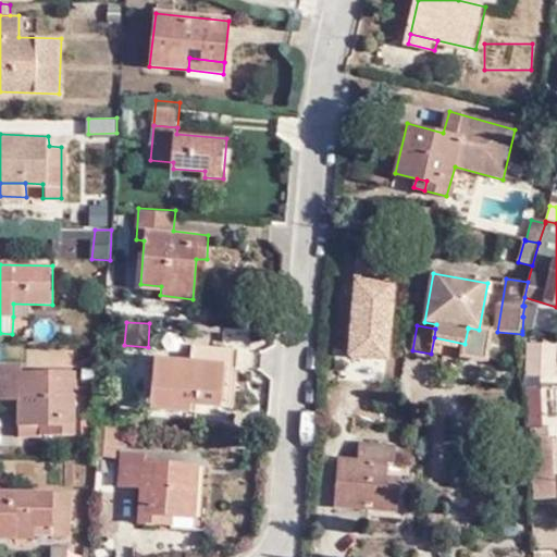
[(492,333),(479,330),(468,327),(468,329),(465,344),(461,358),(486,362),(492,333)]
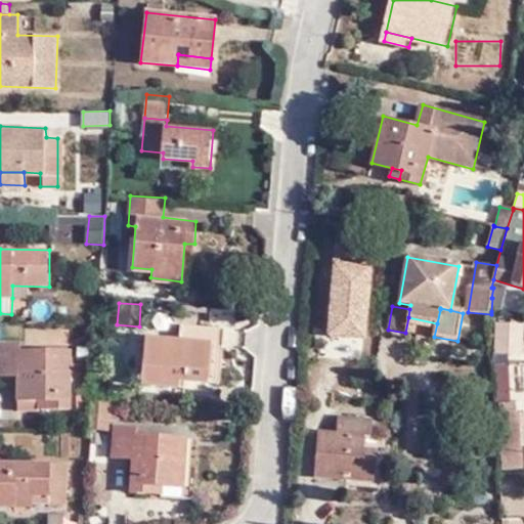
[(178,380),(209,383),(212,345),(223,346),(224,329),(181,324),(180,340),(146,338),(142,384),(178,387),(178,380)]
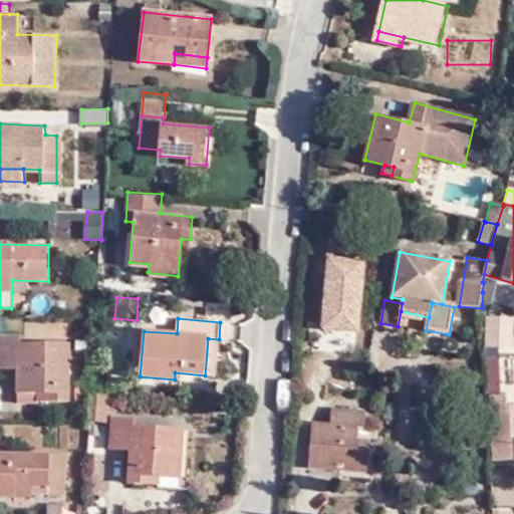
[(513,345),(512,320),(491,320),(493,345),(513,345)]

□ □ □ □ □

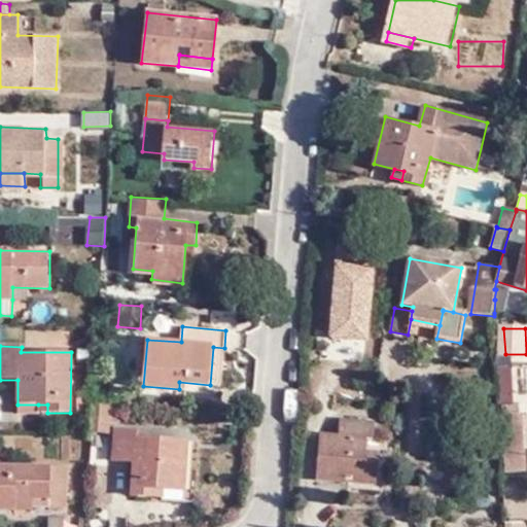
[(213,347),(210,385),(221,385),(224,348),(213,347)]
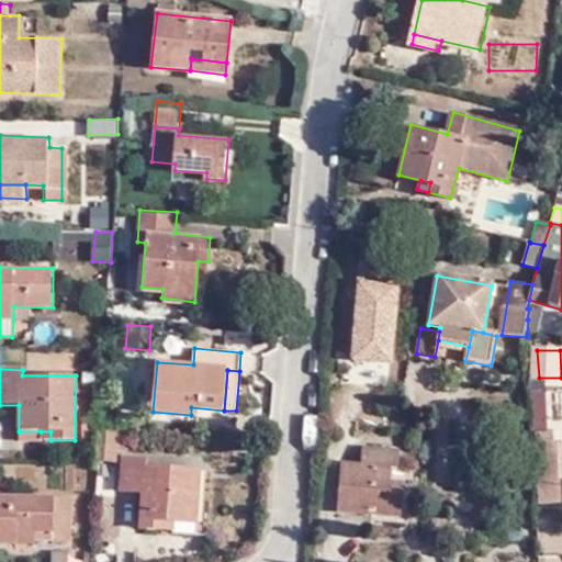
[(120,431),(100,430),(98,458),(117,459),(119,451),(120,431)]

□ □ □ □ □

Assigned task>
Each line between the one holding "[(213,347),(210,385),(221,385),(224,348),(213,347)]" and the one holding "[(120,431),(100,430),(98,458),(117,459),(119,451),(120,431)]", inclusive, should be copied exactly as it appears above, and pictures should be omitted.

Exercise response>
[(213,347),(210,385),(221,385),(224,348),(213,347)]
[(120,431),(100,430),(98,458),(117,459),(119,451),(120,431)]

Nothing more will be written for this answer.